Task directions:
Report the count of lines containing the word "glue" in these records, with no other text.

───── Record set ─────

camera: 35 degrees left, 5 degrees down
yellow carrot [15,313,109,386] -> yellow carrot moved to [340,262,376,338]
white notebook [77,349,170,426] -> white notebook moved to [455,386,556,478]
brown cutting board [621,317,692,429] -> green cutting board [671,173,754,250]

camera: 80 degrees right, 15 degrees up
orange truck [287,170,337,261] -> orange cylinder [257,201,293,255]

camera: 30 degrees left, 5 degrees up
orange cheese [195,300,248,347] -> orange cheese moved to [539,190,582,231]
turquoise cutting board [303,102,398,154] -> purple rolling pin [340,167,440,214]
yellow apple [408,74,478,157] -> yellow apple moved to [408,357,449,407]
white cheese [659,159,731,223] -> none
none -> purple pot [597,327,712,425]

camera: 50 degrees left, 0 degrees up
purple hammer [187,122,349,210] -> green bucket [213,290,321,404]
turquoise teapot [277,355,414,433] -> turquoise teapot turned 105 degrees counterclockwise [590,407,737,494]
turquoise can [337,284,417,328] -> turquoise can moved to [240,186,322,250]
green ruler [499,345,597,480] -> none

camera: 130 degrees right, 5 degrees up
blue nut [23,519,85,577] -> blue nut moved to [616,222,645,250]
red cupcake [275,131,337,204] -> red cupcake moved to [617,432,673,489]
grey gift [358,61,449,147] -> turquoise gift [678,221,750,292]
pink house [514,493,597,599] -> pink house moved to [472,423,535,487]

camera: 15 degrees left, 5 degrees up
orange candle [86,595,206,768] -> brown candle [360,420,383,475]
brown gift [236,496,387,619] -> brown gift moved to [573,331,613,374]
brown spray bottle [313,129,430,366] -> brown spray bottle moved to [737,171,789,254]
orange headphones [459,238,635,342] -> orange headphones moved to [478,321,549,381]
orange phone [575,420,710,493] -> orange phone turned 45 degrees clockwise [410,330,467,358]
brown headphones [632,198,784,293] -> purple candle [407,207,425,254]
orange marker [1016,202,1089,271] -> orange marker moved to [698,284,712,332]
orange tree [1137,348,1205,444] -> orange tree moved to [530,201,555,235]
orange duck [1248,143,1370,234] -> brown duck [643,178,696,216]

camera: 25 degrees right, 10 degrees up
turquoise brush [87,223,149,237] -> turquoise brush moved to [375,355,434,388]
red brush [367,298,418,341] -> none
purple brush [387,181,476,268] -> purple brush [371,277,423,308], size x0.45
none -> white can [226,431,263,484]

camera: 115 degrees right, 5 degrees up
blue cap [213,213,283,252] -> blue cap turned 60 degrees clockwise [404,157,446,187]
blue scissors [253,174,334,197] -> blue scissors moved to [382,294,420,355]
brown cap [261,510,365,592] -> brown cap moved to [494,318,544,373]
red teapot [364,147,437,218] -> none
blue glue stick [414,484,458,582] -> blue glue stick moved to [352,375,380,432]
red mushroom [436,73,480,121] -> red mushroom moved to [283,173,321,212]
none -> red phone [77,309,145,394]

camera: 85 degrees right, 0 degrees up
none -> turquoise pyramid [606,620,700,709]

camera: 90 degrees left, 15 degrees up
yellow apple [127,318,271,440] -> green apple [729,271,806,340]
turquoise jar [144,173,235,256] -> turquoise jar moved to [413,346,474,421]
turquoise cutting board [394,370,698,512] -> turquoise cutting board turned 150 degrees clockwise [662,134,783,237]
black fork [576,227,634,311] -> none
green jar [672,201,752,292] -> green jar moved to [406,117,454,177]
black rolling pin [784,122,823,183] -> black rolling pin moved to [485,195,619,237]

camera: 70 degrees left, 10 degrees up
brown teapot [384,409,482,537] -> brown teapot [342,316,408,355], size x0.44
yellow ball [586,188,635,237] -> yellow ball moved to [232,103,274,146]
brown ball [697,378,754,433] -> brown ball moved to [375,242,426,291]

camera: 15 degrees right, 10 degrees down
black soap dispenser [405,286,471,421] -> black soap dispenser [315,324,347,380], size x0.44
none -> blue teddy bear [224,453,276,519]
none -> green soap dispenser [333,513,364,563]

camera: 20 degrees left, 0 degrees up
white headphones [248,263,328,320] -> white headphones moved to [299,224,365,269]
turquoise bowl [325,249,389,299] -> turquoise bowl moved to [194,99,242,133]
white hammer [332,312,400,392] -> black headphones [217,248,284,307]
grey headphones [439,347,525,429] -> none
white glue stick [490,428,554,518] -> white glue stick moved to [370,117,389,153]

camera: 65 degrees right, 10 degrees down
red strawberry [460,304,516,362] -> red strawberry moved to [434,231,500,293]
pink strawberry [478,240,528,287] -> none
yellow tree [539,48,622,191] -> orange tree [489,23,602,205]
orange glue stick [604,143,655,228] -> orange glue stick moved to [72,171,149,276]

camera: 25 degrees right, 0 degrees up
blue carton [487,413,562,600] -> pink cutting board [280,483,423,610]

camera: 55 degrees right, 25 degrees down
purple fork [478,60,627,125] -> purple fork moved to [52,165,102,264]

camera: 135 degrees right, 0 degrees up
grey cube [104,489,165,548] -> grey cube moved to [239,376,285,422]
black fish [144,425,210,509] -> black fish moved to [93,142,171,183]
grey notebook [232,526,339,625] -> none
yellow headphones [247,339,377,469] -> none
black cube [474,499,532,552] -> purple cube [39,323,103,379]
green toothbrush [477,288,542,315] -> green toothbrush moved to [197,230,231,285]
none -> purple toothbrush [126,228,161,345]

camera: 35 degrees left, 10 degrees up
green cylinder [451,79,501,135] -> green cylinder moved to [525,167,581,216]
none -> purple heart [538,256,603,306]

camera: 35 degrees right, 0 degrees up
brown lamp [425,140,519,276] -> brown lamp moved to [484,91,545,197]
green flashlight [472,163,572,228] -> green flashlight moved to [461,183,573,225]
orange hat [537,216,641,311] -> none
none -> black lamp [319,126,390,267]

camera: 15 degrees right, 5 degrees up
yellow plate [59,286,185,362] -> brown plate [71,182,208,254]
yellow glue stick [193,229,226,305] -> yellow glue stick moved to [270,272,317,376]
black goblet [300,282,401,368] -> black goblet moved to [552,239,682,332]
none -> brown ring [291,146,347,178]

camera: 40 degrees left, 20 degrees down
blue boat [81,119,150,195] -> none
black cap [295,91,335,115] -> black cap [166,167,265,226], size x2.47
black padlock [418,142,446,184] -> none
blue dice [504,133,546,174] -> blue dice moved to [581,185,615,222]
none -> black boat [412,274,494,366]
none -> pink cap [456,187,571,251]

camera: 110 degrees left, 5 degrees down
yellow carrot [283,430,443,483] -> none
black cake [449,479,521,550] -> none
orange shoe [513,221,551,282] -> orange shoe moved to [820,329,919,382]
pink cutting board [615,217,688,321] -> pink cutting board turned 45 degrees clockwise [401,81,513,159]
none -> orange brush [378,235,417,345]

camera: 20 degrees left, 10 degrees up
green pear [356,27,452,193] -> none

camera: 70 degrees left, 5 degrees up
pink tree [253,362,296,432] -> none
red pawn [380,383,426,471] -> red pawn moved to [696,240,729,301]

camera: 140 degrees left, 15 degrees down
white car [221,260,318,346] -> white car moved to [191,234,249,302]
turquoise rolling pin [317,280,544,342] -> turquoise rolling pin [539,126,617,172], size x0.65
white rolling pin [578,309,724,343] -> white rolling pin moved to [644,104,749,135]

─────

Exercise result:
4